● **YOUR TASK**:
The whole listing is to be given again without alteration, except that its pictures are dropped.

● **DATA FOR REVIEW**:
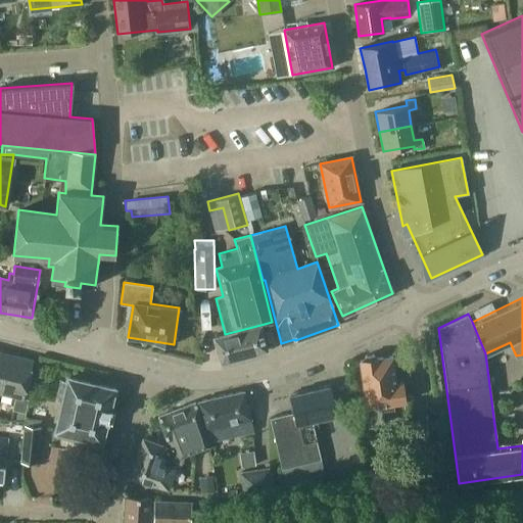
[(266,350),(260,325),(225,334),(214,337),(220,362),(266,350)]
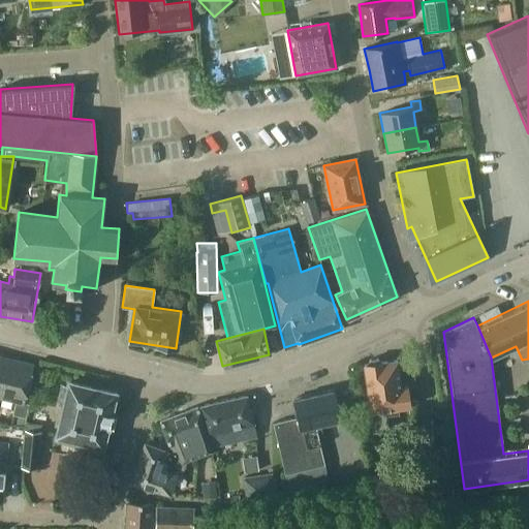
[(0,392),(8,359),(0,355),(0,392)]
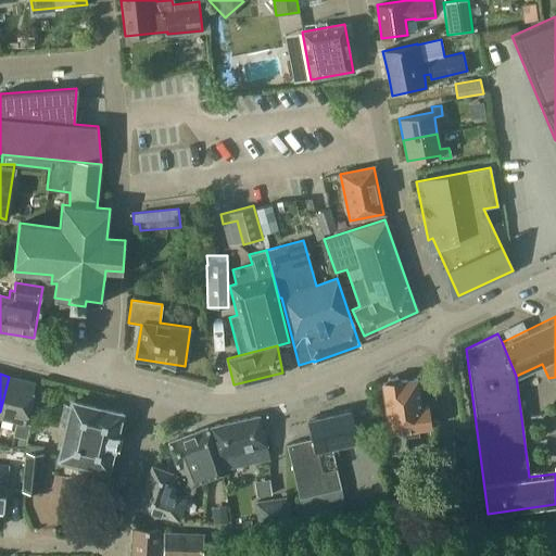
[(9,377),(0,412),(0,418),(16,422),(13,436),(26,439),(29,425),(23,422),(34,383),(9,377)]
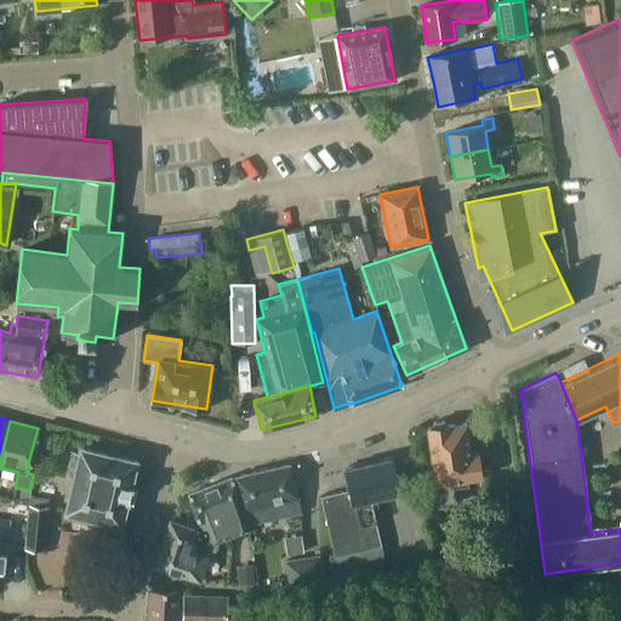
[(449,425),(444,421),(434,422),(429,428),(427,428),(438,507),(454,505),(451,486),(466,484),(466,478),(479,477),(477,453),(469,454),(466,422),(449,425)]
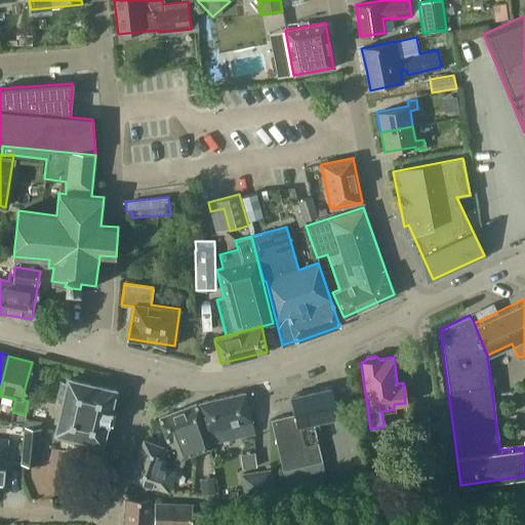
[(116,389),(68,377),(54,434),(103,445),(116,389)]
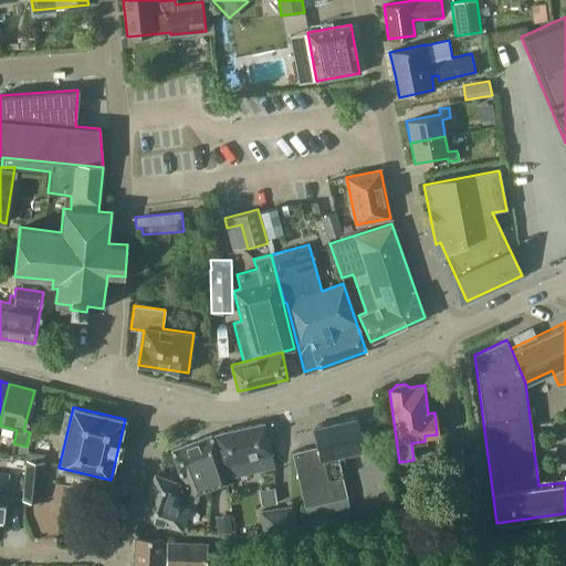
[(364,448),(357,417),(313,427),(317,447),(292,452),(304,507),(347,498),(337,454),(364,448)]
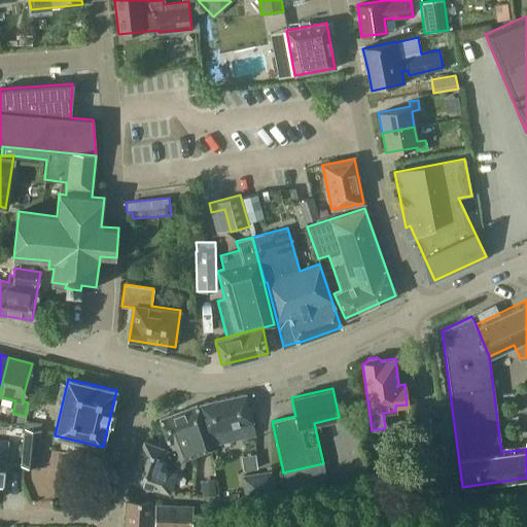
[(200,403),(196,406),(202,428),(203,452),(210,449),(209,445),(255,433),(245,394),(200,403)]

● **PROBLEM SOLUTION**:
[(266,350),(260,325),(225,334),(214,337),(220,362),(266,350)]
[(0,392),(8,359),(0,355),(0,392)]
[(9,377),(0,412),(0,418),(16,422),(13,436),(26,439),(29,425),(23,422),(34,383),(9,377)]
[(449,425),(444,421),(434,422),(429,428),(427,428),(438,507),(454,505),(451,486),(466,484),(466,478),(479,477),(477,453),(469,454),(466,422),(449,425)]
[(116,389),(68,377),(54,434),(103,445),(116,389)]
[(364,448),(357,417),(313,427),(317,447),(292,452),(304,507),(347,498),(337,454),(364,448)]
[(200,403),(196,406),(202,428),(203,452),(210,449),(209,445),(255,433),(245,394),(200,403)]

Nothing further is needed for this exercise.